_Activity:_ Output each record exactly, excluding pictures.

_Object change descriptions:_
============

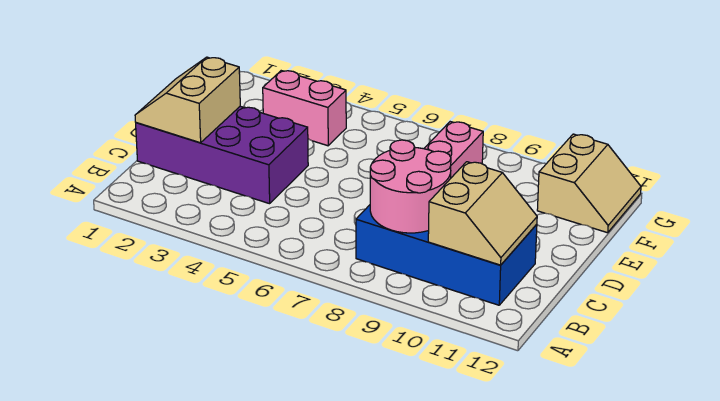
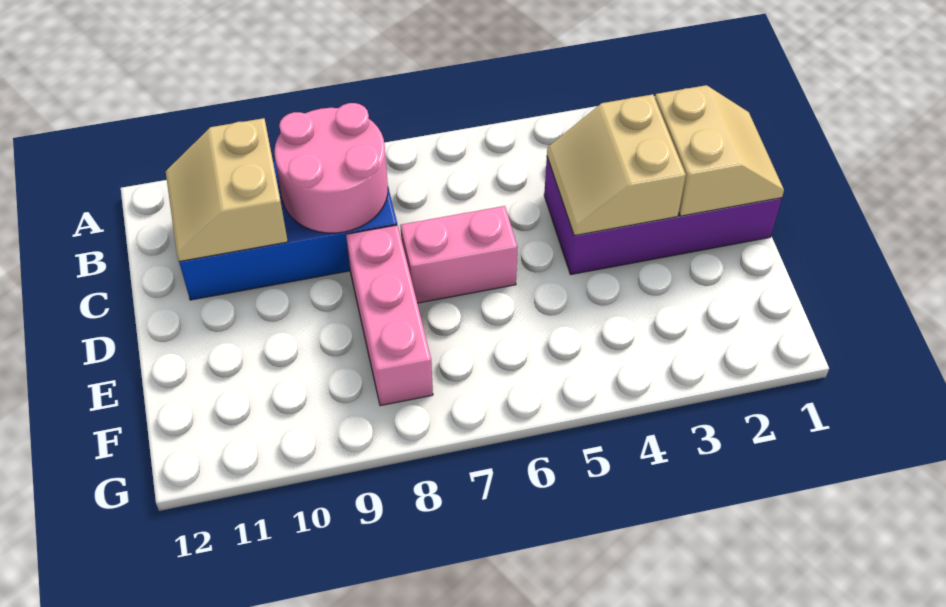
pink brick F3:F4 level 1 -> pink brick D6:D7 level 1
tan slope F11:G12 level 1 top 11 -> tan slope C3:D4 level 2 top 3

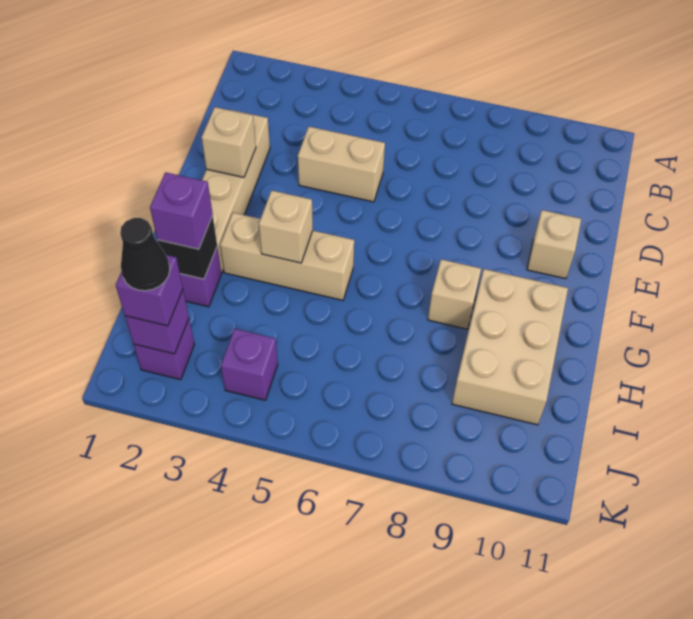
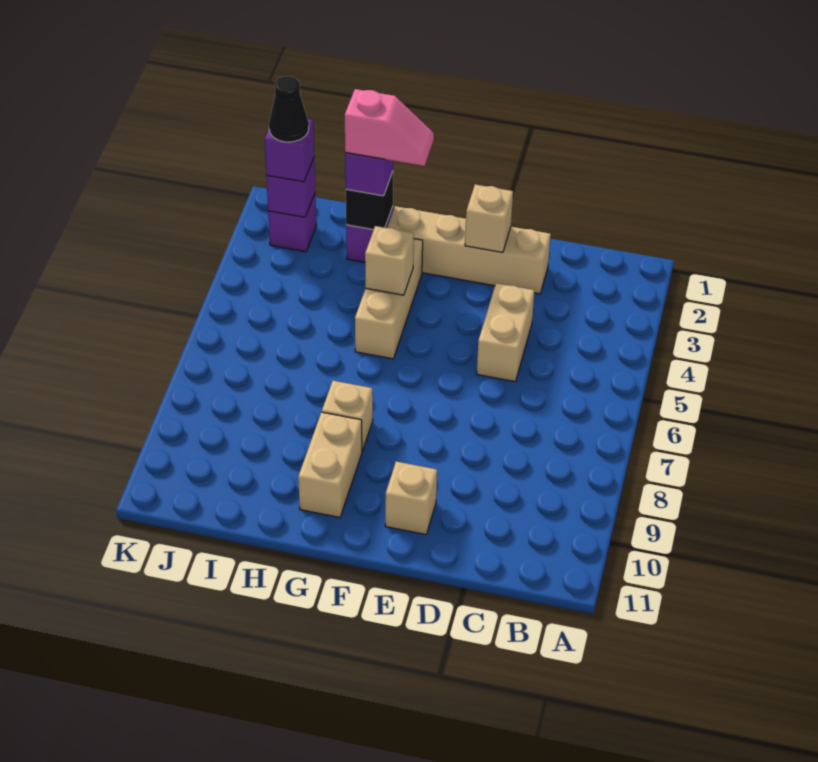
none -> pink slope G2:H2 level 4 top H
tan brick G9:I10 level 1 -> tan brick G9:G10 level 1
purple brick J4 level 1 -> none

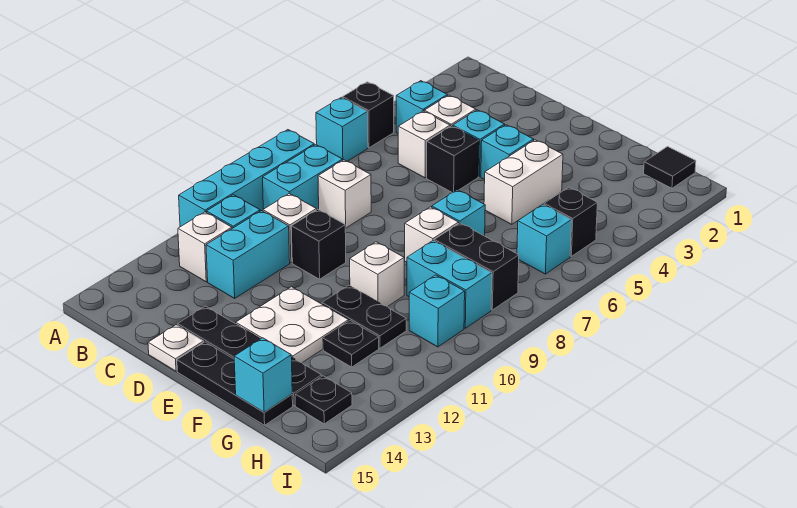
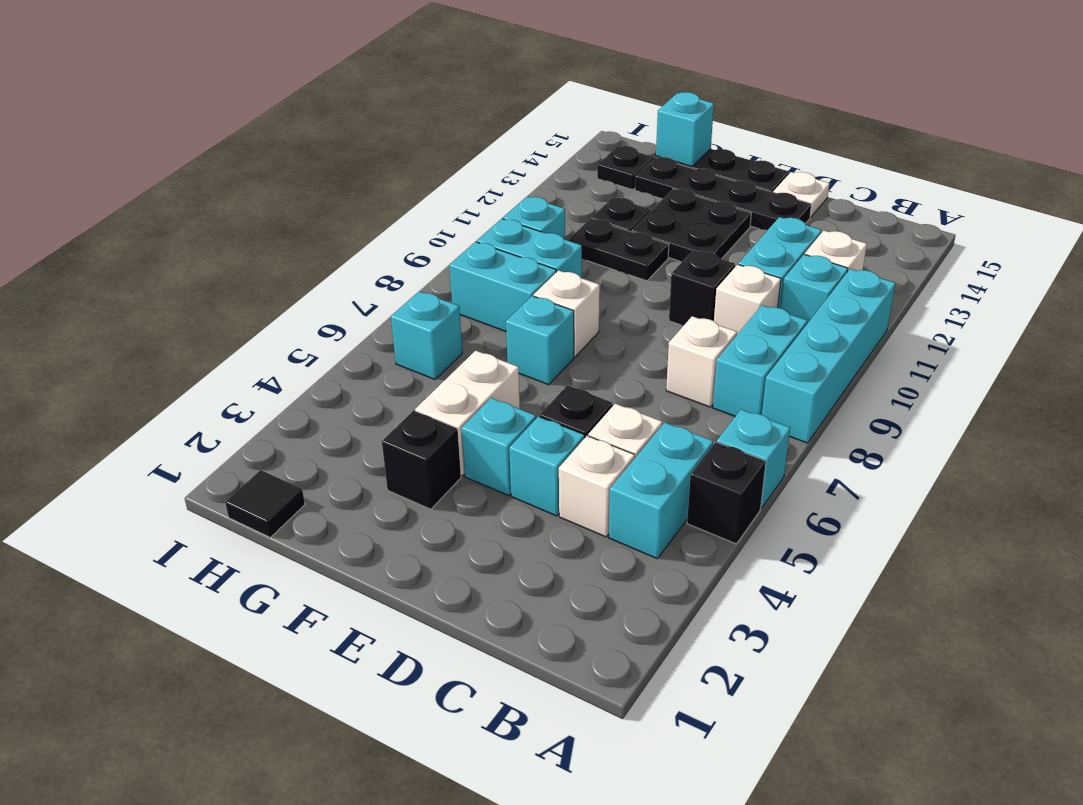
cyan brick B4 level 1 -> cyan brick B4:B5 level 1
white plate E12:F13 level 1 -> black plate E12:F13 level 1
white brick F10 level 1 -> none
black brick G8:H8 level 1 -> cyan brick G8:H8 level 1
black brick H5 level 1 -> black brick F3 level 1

============

_Solution:_
pink brick F3:F4 level 1 -> pink brick D6:D7 level 1
tan slope F11:G12 level 1 top 11 -> tan slope C3:D4 level 2 top 3

none -> pink slope G2:H2 level 4 top H
tan brick G9:I10 level 1 -> tan brick G9:G10 level 1
purple brick J4 level 1 -> none

cyan brick B4 level 1 -> cyan brick B4:B5 level 1
white plate E12:F13 level 1 -> black plate E12:F13 level 1
white brick F10 level 1 -> none
black brick G8:H8 level 1 -> cyan brick G8:H8 level 1
black brick H5 level 1 -> black brick F3 level 1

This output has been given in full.